• Given data:
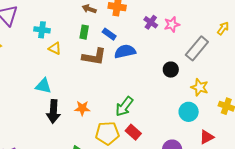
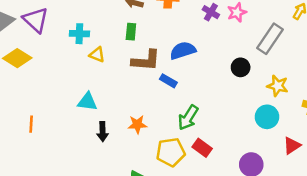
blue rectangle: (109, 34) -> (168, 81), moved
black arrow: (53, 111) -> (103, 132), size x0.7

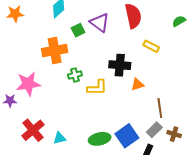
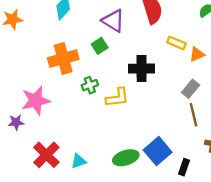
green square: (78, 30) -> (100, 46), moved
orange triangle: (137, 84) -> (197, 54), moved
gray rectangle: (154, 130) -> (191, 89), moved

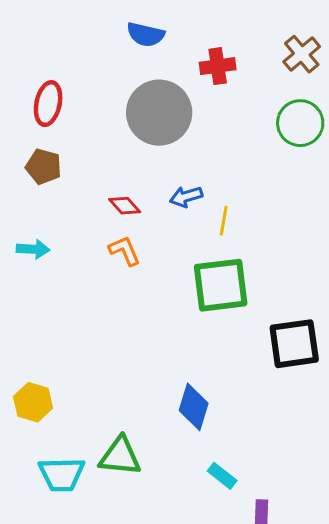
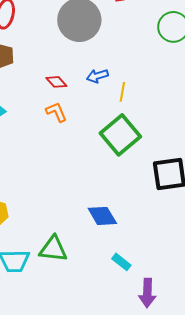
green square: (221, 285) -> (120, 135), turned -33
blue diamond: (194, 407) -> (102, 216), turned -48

• Aim of the task: Exactly the lines from the one with "green square: (78, 30) -> (100, 46), moved" through the end of the records should be written out, and only those. Pictures do not belong in the copy.

• Output of the task:
green square: (78, 30) -> (100, 46), moved
orange triangle: (137, 84) -> (197, 54), moved
gray rectangle: (154, 130) -> (191, 89), moved

green square: (221, 285) -> (120, 135), turned -33
blue diamond: (194, 407) -> (102, 216), turned -48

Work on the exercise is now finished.